• Aim of the task:
Transcribe word for word only the span whose first line is the one with "Mask every instance" and whose last line is the one with "Mask each instance"; both of those lines belong to it.

• Data for processing:

------------------------------------------------------------------------

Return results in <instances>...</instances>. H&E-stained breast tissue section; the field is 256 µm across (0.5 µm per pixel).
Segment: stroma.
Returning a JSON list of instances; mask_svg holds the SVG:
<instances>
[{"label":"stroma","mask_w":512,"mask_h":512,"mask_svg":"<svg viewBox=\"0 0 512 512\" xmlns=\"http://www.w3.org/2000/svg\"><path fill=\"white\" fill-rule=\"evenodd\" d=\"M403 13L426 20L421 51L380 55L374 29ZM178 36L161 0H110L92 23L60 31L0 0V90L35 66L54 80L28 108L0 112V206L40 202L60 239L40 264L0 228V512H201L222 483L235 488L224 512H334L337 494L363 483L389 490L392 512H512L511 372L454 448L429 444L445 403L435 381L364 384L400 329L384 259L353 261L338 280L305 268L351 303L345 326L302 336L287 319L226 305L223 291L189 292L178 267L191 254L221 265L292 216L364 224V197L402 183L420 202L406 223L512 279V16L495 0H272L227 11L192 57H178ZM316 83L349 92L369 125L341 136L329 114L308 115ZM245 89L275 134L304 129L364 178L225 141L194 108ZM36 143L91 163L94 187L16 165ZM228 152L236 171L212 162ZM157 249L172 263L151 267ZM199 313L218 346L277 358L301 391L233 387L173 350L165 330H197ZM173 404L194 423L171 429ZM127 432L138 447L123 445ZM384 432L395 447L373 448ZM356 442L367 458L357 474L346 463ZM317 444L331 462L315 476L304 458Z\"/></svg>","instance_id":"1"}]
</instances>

------------------------------------------------------------------------

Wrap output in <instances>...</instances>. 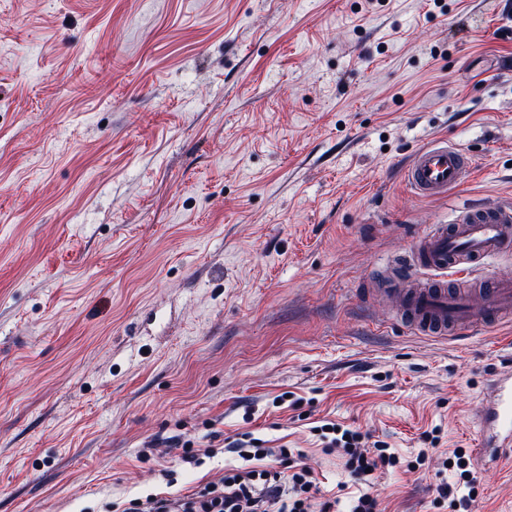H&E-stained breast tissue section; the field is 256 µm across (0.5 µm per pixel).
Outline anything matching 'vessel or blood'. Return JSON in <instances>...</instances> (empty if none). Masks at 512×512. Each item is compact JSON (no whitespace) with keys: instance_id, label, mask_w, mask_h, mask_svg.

------------------------------------------------------------------------

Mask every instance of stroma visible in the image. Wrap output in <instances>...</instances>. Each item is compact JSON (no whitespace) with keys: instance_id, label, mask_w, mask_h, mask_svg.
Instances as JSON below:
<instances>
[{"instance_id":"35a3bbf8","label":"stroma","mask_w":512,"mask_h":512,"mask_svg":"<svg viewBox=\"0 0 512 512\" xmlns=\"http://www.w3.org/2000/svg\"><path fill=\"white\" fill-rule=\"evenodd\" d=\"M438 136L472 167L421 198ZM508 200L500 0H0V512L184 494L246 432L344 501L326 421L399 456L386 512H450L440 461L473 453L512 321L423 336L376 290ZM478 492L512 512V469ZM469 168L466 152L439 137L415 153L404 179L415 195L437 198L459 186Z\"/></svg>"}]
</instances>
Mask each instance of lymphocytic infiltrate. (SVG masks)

------------------------------------------------------------------------

• Answer to the exercise:
Mask every instance of stroma visible in the image. Wrap output in <instances>...</instances>. Each item is compact JSON (no whitespace) with keys: instance_id, label, mask_w, mask_h, mask_svg.
Instances as JSON below:
<instances>
[{"instance_id":"35a3bbf8","label":"stroma","mask_w":512,"mask_h":512,"mask_svg":"<svg viewBox=\"0 0 512 512\" xmlns=\"http://www.w3.org/2000/svg\"><path fill=\"white\" fill-rule=\"evenodd\" d=\"M438 136L472 167L421 198ZM508 200L500 0H0V512L184 494L246 432L344 501L326 421L399 456L386 512H450L440 461L473 453L512 321L423 336L376 290ZM478 492L512 512V469ZM469 168L466 152L439 137L415 153L404 179L415 195L437 198L459 186Z\"/></svg>"}]
</instances>
Mask each instance of lymphocytic infiltrate. (SVG masks)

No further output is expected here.